* _Exercise_: Repeat the full listing that follows, word for word.

* _Provided records_:
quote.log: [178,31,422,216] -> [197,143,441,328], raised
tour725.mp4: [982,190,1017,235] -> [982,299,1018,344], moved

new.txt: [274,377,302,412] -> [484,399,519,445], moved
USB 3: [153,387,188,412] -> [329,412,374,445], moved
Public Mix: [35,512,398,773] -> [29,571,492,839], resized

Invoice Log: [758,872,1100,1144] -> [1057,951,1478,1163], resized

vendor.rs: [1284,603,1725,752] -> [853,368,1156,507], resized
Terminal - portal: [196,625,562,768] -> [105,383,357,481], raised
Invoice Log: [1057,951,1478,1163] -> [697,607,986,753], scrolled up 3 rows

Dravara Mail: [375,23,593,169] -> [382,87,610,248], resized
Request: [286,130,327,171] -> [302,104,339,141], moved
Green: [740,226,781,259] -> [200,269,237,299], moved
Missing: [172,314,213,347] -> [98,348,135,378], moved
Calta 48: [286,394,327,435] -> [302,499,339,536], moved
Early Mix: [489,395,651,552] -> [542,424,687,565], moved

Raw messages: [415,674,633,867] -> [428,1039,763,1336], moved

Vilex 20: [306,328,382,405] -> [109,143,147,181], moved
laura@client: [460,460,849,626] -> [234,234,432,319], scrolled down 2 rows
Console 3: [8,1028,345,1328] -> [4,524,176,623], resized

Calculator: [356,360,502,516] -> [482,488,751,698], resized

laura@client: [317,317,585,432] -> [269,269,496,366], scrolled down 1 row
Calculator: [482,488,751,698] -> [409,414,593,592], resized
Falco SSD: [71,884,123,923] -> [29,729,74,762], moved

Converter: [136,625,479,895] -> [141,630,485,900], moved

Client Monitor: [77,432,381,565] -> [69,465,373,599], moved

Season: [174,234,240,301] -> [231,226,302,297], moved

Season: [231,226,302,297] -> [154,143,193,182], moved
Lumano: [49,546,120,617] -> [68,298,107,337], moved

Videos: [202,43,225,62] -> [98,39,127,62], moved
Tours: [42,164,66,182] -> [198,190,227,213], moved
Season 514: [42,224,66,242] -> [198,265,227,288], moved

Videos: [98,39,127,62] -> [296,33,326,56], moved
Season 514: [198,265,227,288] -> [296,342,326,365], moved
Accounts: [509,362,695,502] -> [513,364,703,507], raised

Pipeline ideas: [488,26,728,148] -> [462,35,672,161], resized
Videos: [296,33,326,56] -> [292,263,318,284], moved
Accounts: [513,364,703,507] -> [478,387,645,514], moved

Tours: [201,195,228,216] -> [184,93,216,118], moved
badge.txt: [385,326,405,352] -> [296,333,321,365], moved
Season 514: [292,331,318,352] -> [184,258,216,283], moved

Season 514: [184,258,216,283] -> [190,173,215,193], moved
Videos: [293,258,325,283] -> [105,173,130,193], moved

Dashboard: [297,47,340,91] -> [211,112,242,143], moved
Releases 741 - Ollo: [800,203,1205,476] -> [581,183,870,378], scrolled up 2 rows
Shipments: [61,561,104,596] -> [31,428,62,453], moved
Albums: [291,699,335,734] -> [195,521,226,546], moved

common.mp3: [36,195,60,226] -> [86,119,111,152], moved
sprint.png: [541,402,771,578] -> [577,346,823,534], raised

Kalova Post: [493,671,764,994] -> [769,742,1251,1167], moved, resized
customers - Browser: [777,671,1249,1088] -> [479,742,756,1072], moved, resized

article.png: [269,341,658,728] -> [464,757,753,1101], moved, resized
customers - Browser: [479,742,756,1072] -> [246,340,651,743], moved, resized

* _Answer box_:
quote.log: [178,31,422,216] -> [197,143,441,328], raised
tour725.mp4: [982,190,1017,235] -> [982,299,1018,344], moved

new.txt: [274,377,302,412] -> [484,399,519,445], moved
USB 3: [153,387,188,412] -> [329,412,374,445], moved
Public Mix: [35,512,398,773] -> [29,571,492,839], resized

Invoice Log: [758,872,1100,1144] -> [1057,951,1478,1163], resized

vendor.rs: [1284,603,1725,752] -> [853,368,1156,507], resized
Terminal - portal: [196,625,562,768] -> [105,383,357,481], raised
Invoice Log: [1057,951,1478,1163] -> [697,607,986,753], scrolled up 3 rows

Dravara Mail: [375,23,593,169] -> [382,87,610,248], resized
Request: [286,130,327,171] -> [302,104,339,141], moved
Green: [740,226,781,259] -> [200,269,237,299], moved
Missing: [172,314,213,347] -> [98,348,135,378], moved
Calta 48: [286,394,327,435] -> [302,499,339,536], moved
Early Mix: [489,395,651,552] -> [542,424,687,565], moved

Raw messages: [415,674,633,867] -> [428,1039,763,1336], moved

Vilex 20: [306,328,382,405] -> [109,143,147,181], moved
laura@client: [460,460,849,626] -> [234,234,432,319], scrolled down 2 rows
Console 3: [8,1028,345,1328] -> [4,524,176,623], resized

Calculator: [356,360,502,516] -> [482,488,751,698], resized

laura@client: [317,317,585,432] -> [269,269,496,366], scrolled down 1 row
Calculator: [482,488,751,698] -> [409,414,593,592], resized
Falco SSD: [71,884,123,923] -> [29,729,74,762], moved

Converter: [136,625,479,895] -> [141,630,485,900], moved

Client Monitor: [77,432,381,565] -> [69,465,373,599], moved

Season: [174,234,240,301] -> [231,226,302,297], moved

Season: [231,226,302,297] -> [154,143,193,182], moved
Lumano: [49,546,120,617] -> [68,298,107,337], moved

Videos: [202,43,225,62] -> [98,39,127,62], moved
Tours: [42,164,66,182] -> [198,190,227,213], moved
Season 514: [42,224,66,242] -> [198,265,227,288], moved

Videos: [98,39,127,62] -> [296,33,326,56], moved
Season 514: [198,265,227,288] -> [296,342,326,365], moved
Accounts: [509,362,695,502] -> [513,364,703,507], raised

Pipeline ideas: [488,26,728,148] -> [462,35,672,161], resized
Videos: [296,33,326,56] -> [292,263,318,284], moved
Accounts: [513,364,703,507] -> [478,387,645,514], moved

Tours: [201,195,228,216] -> [184,93,216,118], moved
badge.txt: [385,326,405,352] -> [296,333,321,365], moved
Season 514: [292,331,318,352] -> [184,258,216,283], moved

Season 514: [184,258,216,283] -> [190,173,215,193], moved
Videos: [293,258,325,283] -> [105,173,130,193], moved

Dashboard: [297,47,340,91] -> [211,112,242,143], moved
Releases 741 - Ollo: [800,203,1205,476] -> [581,183,870,378], scrolled up 2 rows
Shipments: [61,561,104,596] -> [31,428,62,453], moved
Albums: [291,699,335,734] -> [195,521,226,546], moved

common.mp3: [36,195,60,226] -> [86,119,111,152], moved
sprint.png: [541,402,771,578] -> [577,346,823,534], raised

Kalova Post: [493,671,764,994] -> [769,742,1251,1167], moved, resized
customers - Browser: [777,671,1249,1088] -> [479,742,756,1072], moved, resized

article.png: [269,341,658,728] -> [464,757,753,1101], moved, resized
customers - Browser: [479,742,756,1072] -> [246,340,651,743], moved, resized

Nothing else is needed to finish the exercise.